SUPPLIED MATERIAL »

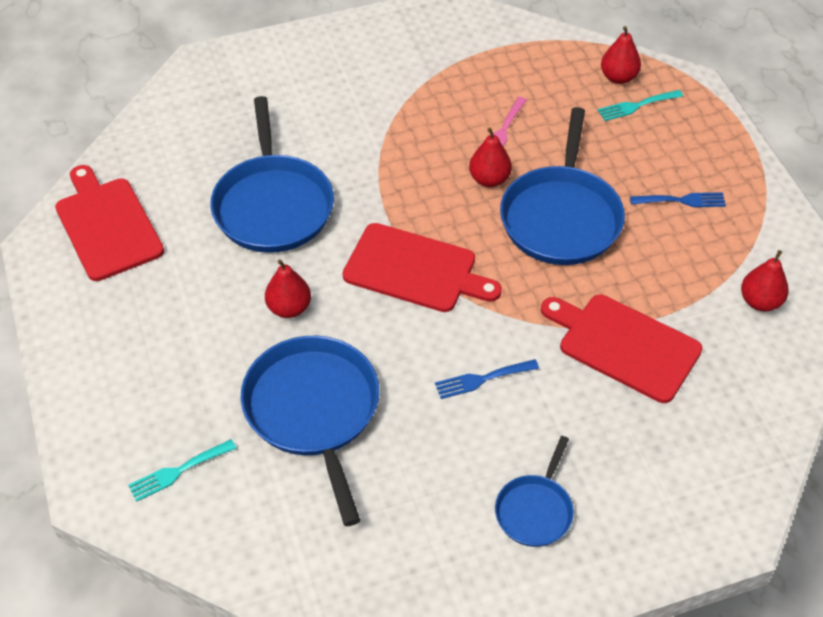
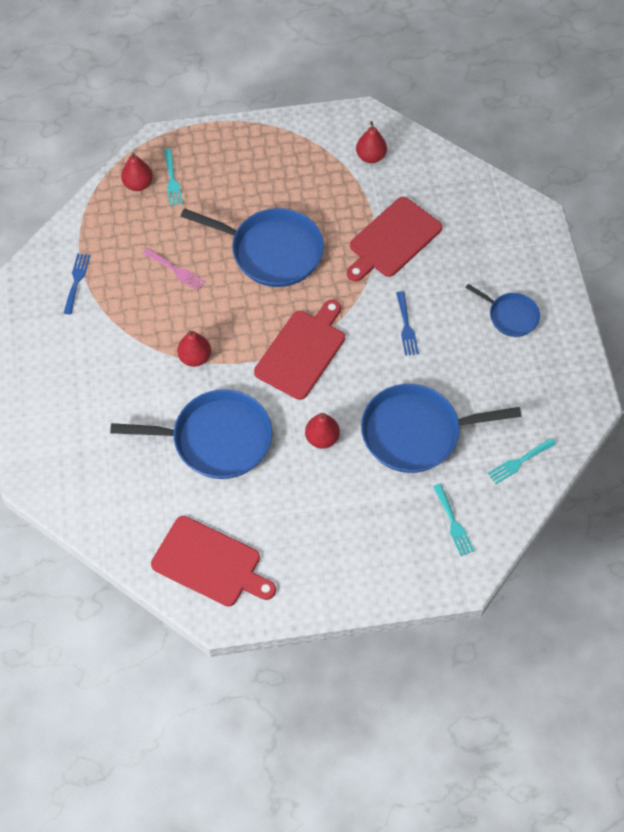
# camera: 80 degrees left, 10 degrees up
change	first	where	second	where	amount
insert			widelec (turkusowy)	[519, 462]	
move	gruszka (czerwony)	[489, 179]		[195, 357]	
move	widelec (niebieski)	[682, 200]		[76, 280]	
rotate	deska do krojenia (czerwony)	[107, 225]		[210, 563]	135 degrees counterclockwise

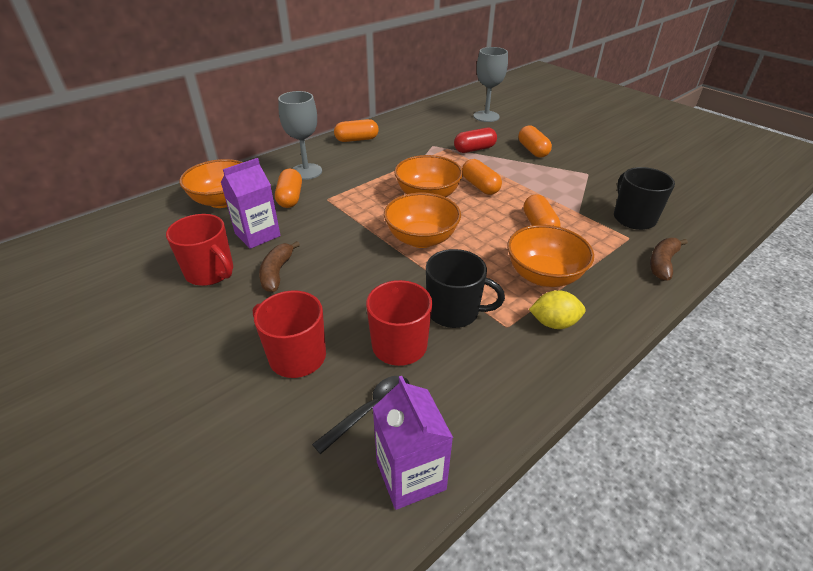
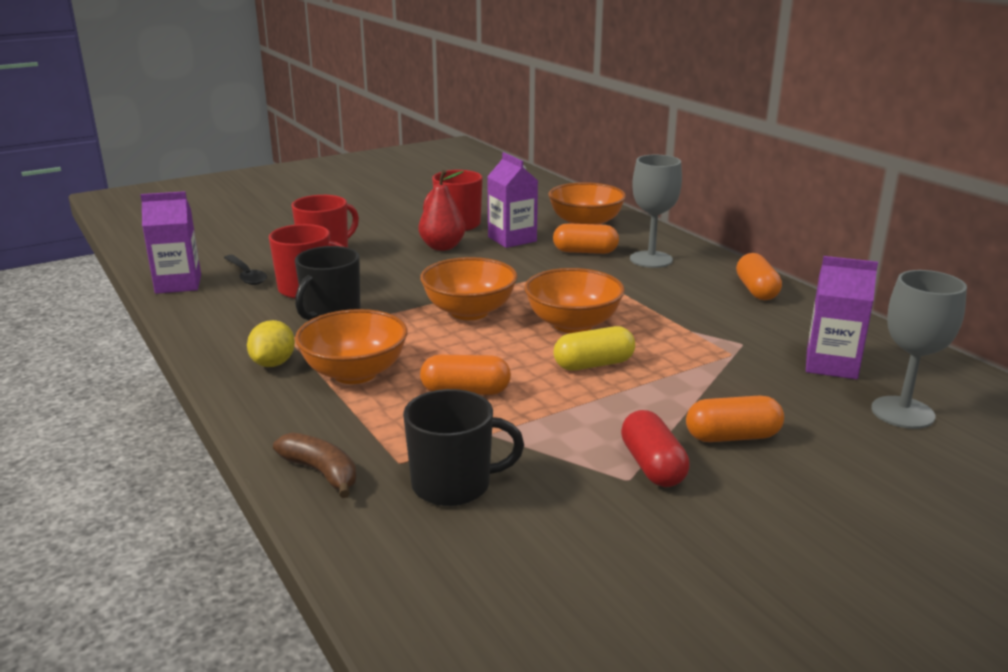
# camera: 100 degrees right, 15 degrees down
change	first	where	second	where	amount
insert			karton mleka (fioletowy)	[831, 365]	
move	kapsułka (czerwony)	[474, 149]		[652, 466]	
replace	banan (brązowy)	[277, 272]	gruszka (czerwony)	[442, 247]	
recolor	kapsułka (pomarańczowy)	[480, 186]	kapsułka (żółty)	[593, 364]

--

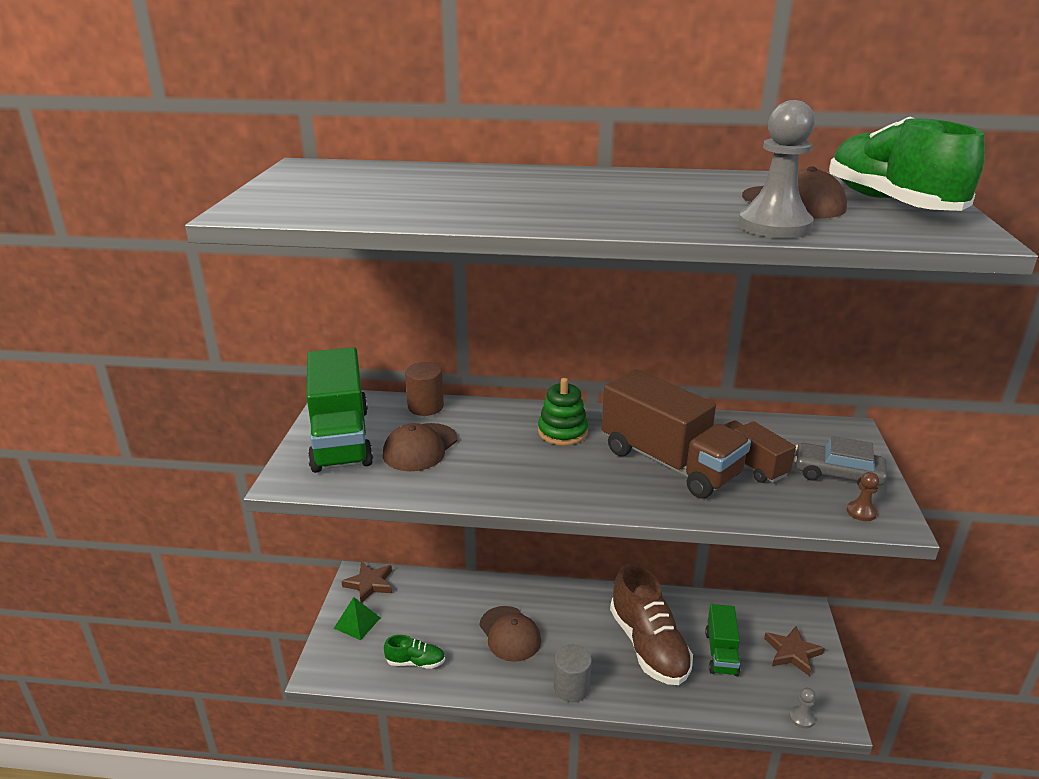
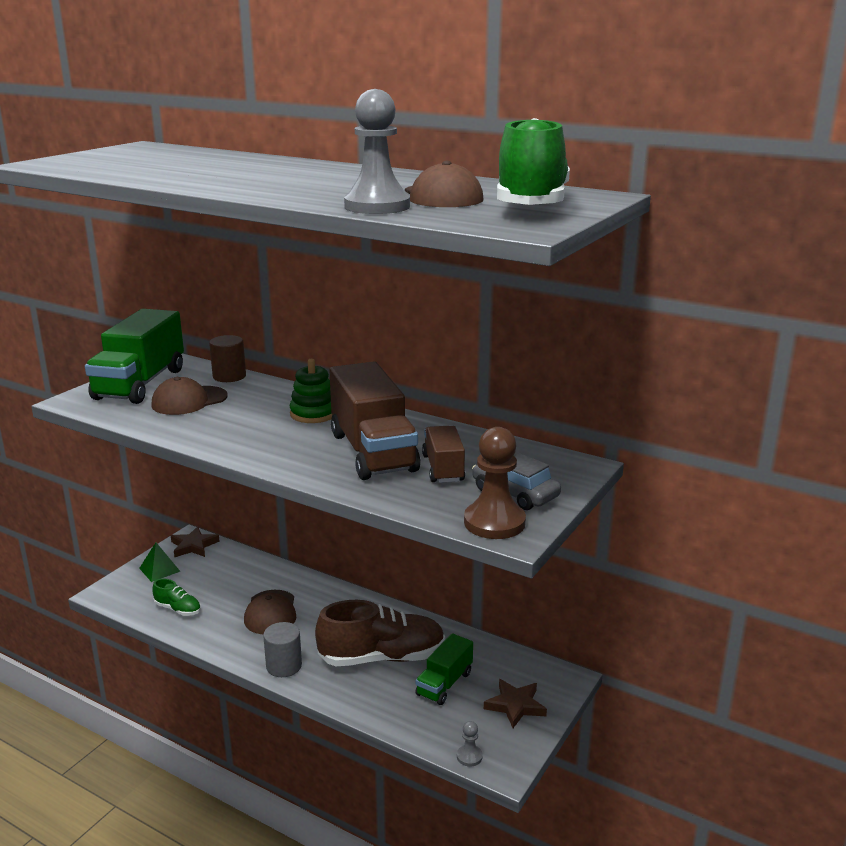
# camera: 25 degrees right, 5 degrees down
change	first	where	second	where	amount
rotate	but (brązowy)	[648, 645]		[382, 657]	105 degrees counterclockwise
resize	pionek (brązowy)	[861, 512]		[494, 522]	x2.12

WHAT THE TASK REQUIRES »
Which of the lines in the data contain the string "camera"? Return each one.

RESPONSE TO THIS TASK »
# camera: 80 degrees left, 10 degrees up
# camera: 100 degrees right, 15 degrees down
# camera: 25 degrees right, 5 degrees down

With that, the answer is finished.